-- INPUT MATERIAL --
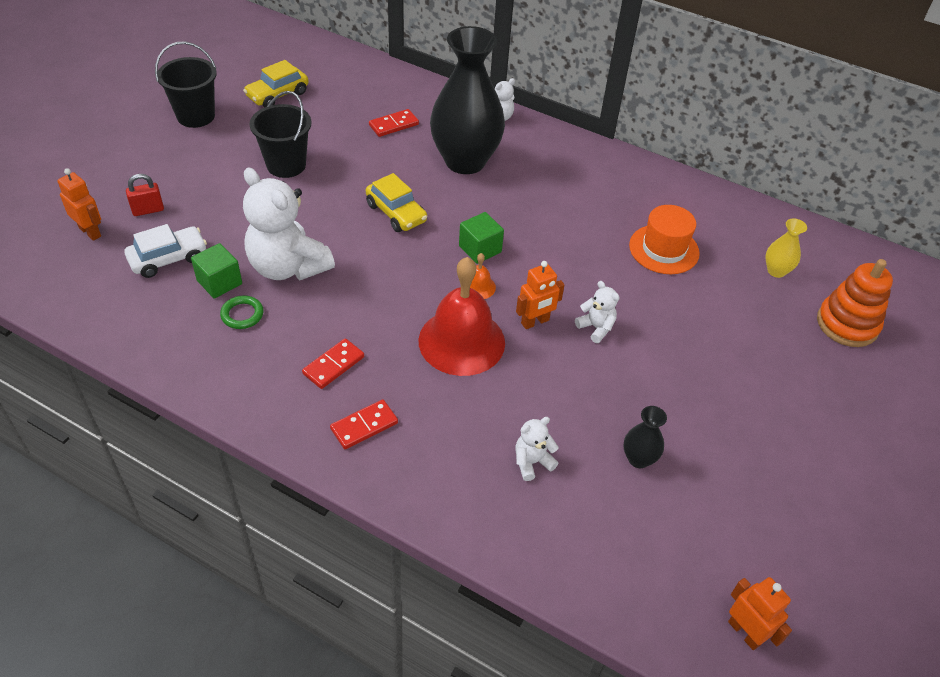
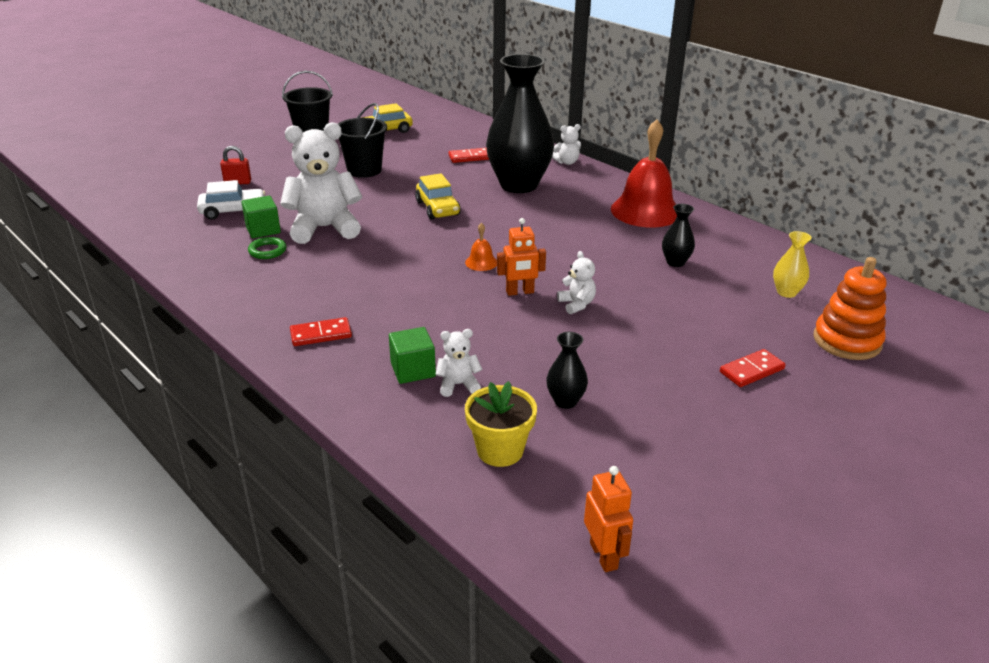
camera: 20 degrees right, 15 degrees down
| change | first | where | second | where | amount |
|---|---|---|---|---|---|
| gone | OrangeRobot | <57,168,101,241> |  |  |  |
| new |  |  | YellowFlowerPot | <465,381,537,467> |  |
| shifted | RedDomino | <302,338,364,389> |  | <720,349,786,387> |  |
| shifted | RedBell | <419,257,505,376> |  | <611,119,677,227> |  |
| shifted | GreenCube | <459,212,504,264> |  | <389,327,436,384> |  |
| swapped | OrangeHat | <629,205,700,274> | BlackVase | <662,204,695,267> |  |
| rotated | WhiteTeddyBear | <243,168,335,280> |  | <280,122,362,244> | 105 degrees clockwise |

-- EXERCISE DESCRIPTION --
Working from the material above, retype exactly the lines from the one with "where | amount |" through the one with "shifted | RedBell", both included, and only those lines.

-- SOLUTION --
| change | first | where | second | where | amount |
|---|---|---|---|---|---|
| gone | OrangeRobot | <57,168,101,241> |  |  |  |
| new |  |  | YellowFlowerPot | <465,381,537,467> |  |
| shifted | RedDomino | <302,338,364,389> |  | <720,349,786,387> |  |
| shifted | RedBell | <419,257,505,376> |  | <611,119,677,227> |  |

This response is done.